Task goal
Copy every line of text from the records below word for word, leaving the pictures out.

┌─ Materials provided

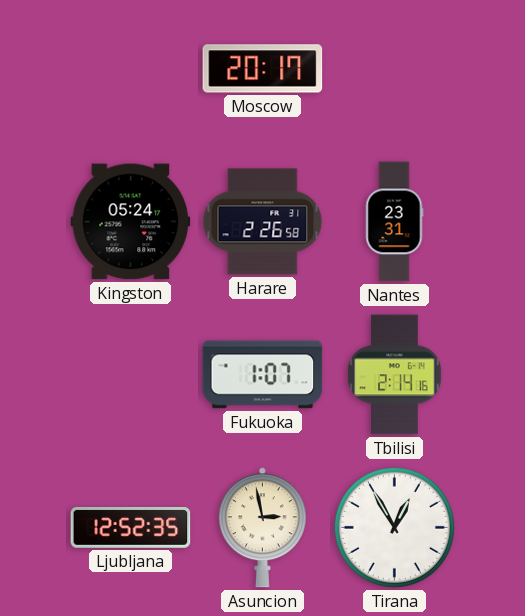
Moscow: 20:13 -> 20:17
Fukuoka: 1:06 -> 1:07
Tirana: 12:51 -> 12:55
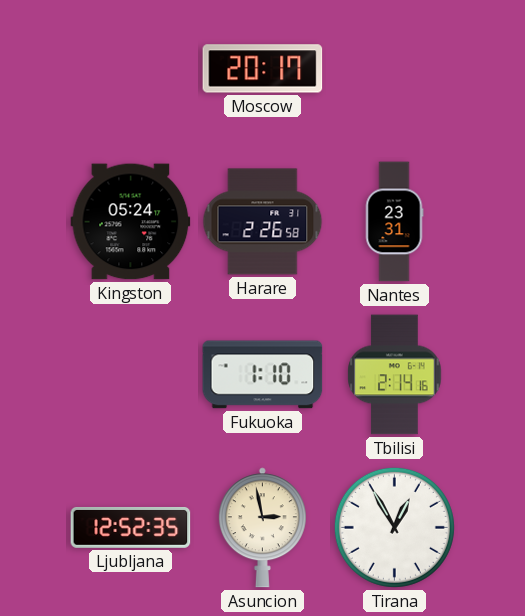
Fukuoka: 1:07 -> 1:10
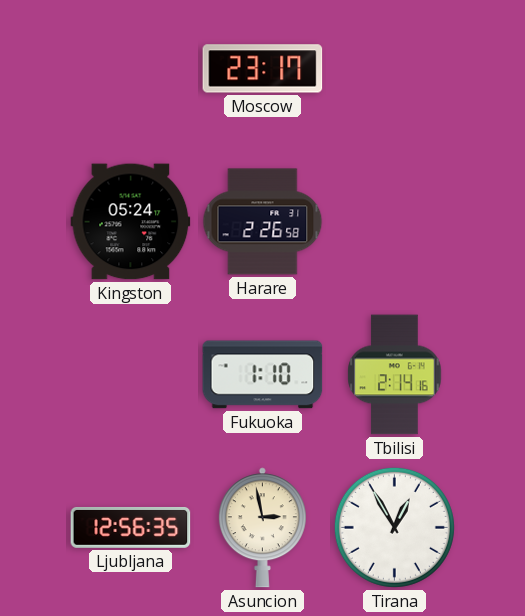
Moscow: 20:17 -> 23:17
Nantes: 23:31 -> none
Ljubljana: 12:52 -> 12:56
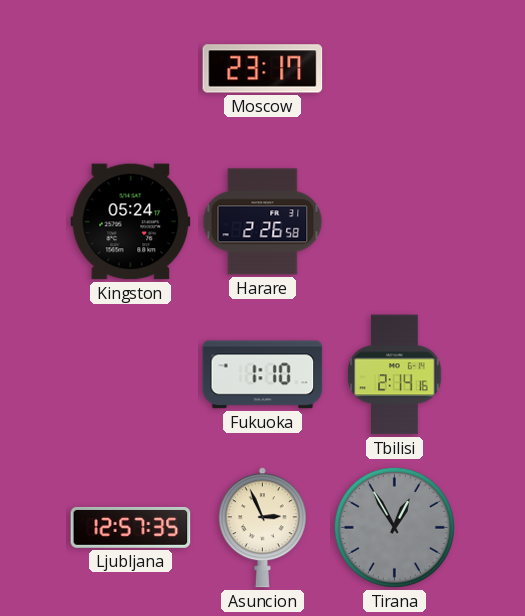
Ljubljana: 12:56 -> 12:57
Asuncion: 2:58 -> 2:56
Tirana dial: white -> grey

└─

Response to this exercise
Moscow: 20:13 -> 20:17
Fukuoka: 1:06 -> 1:07
Tirana: 12:51 -> 12:55
Fukuoka: 1:07 -> 1:10
Moscow: 20:17 -> 23:17
Nantes: 23:31 -> none
Ljubljana: 12:52 -> 12:56
Ljubljana: 12:56 -> 12:57
Asuncion: 2:58 -> 2:56
Tirana dial: white -> grey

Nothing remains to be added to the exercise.